Raw data START
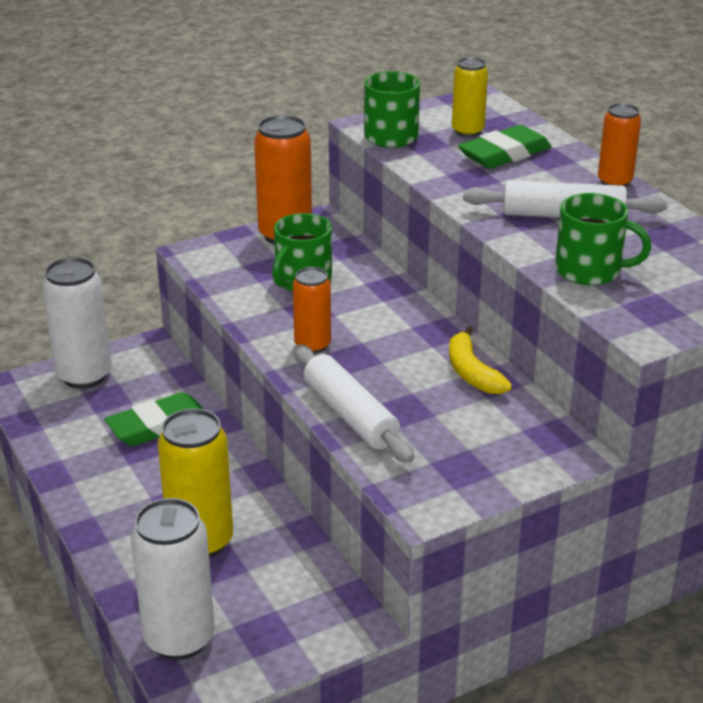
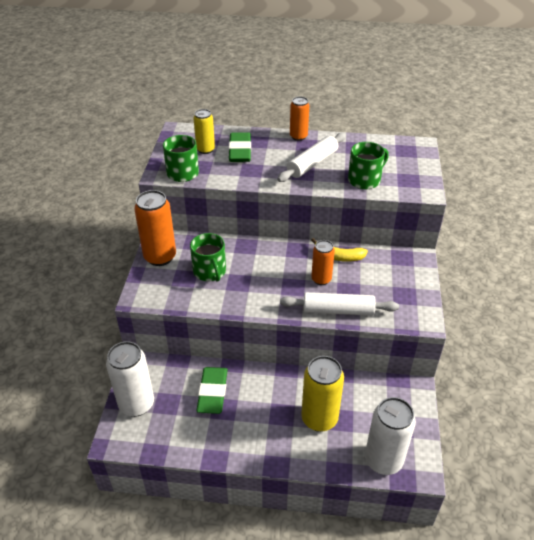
camera: 55 degrees left, 10 degrees up
orange can [293,267,331,354] -> orange can moved to [311,240,335,285]

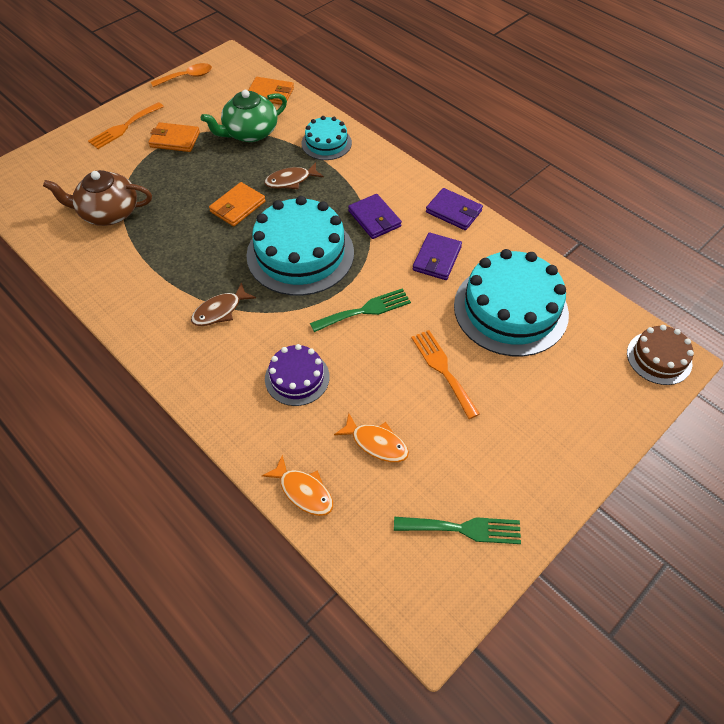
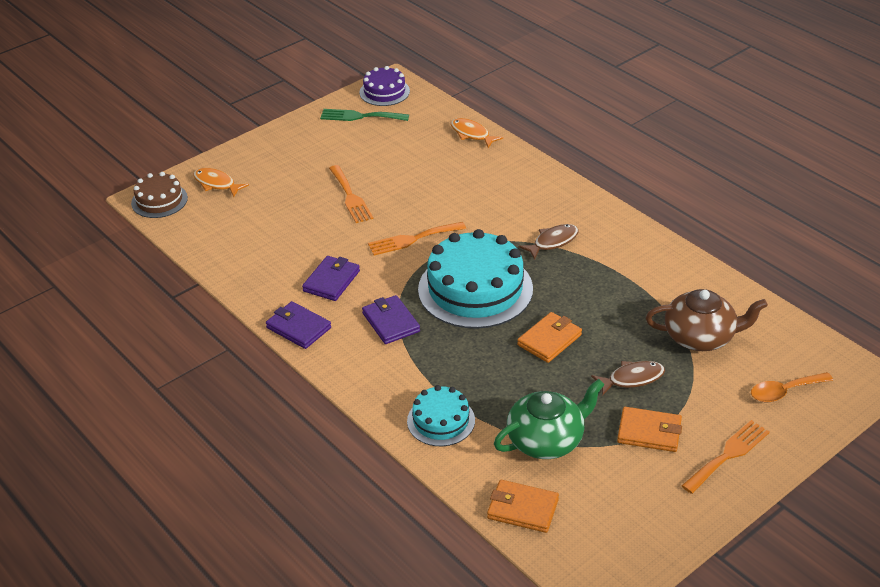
camera: 175 degrees left, 15 degrees down
orange spoon [151,63,212,87] -> orange spoon moved to [751,372,833,402]
brown fish [264,163,324,189] -> brown fish moved to [591,361,665,395]
purple cake [265,344,330,406] -> purple cake moved to [360,66,410,106]
green fork [310,288,411,332] -> orange fork [368,222,466,255]
orange fish [334,413,409,462] -> orange fish moved to [193,168,249,197]
turquoise cake [454,249,569,356] -> none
Raw data END
# Exercise prompt
Each line of the listing that includes the word "fish" should be copied out.

# Exercise response
brown fish [264,163,324,189] -> brown fish moved to [591,361,665,395]
orange fish [334,413,409,462] -> orange fish moved to [193,168,249,197]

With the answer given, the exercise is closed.